- _Requirement_:
The answer must restate every entry exactly as it appears.

- _Provided entries_:
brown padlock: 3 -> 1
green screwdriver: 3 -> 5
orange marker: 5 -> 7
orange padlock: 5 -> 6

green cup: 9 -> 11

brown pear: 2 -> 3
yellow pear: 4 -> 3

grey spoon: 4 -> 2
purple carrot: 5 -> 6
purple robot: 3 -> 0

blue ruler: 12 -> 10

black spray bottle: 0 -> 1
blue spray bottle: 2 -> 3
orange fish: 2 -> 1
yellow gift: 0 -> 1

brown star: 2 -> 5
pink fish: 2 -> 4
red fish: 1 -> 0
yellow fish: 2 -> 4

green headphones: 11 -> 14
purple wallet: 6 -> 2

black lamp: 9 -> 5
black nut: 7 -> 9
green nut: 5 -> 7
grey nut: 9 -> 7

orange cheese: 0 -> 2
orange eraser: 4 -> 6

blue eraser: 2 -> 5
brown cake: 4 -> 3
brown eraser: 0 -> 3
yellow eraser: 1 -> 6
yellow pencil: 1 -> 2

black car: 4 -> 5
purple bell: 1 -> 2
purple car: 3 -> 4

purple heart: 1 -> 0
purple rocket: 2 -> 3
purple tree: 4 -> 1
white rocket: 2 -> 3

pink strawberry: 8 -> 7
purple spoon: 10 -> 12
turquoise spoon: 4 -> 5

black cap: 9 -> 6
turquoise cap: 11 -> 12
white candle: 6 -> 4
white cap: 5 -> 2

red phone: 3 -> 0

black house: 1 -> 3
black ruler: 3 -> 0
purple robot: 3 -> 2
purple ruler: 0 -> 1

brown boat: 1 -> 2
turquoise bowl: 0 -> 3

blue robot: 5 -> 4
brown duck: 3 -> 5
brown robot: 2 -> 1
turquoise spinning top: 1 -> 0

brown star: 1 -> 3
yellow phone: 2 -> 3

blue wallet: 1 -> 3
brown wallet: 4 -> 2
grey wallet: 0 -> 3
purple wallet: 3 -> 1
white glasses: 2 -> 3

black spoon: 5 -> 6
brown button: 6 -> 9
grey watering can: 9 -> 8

- _Output below_:
brown padlock: 3 -> 1
green screwdriver: 3 -> 5
orange marker: 5 -> 7
orange padlock: 5 -> 6

green cup: 9 -> 11

brown pear: 2 -> 3
yellow pear: 4 -> 3

grey spoon: 4 -> 2
purple carrot: 5 -> 6
purple robot: 3 -> 0

blue ruler: 12 -> 10

black spray bottle: 0 -> 1
blue spray bottle: 2 -> 3
orange fish: 2 -> 1
yellow gift: 0 -> 1

brown star: 2 -> 5
pink fish: 2 -> 4
red fish: 1 -> 0
yellow fish: 2 -> 4

green headphones: 11 -> 14
purple wallet: 6 -> 2

black lamp: 9 -> 5
black nut: 7 -> 9
green nut: 5 -> 7
grey nut: 9 -> 7

orange cheese: 0 -> 2
orange eraser: 4 -> 6

blue eraser: 2 -> 5
brown cake: 4 -> 3
brown eraser: 0 -> 3
yellow eraser: 1 -> 6
yellow pencil: 1 -> 2

black car: 4 -> 5
purple bell: 1 -> 2
purple car: 3 -> 4

purple heart: 1 -> 0
purple rocket: 2 -> 3
purple tree: 4 -> 1
white rocket: 2 -> 3

pink strawberry: 8 -> 7
purple spoon: 10 -> 12
turquoise spoon: 4 -> 5

black cap: 9 -> 6
turquoise cap: 11 -> 12
white candle: 6 -> 4
white cap: 5 -> 2

red phone: 3 -> 0

black house: 1 -> 3
black ruler: 3 -> 0
purple robot: 3 -> 2
purple ruler: 0 -> 1

brown boat: 1 -> 2
turquoise bowl: 0 -> 3

blue robot: 5 -> 4
brown duck: 3 -> 5
brown robot: 2 -> 1
turquoise spinning top: 1 -> 0

brown star: 1 -> 3
yellow phone: 2 -> 3

blue wallet: 1 -> 3
brown wallet: 4 -> 2
grey wallet: 0 -> 3
purple wallet: 3 -> 1
white glasses: 2 -> 3

black spoon: 5 -> 6
brown button: 6 -> 9
grey watering can: 9 -> 8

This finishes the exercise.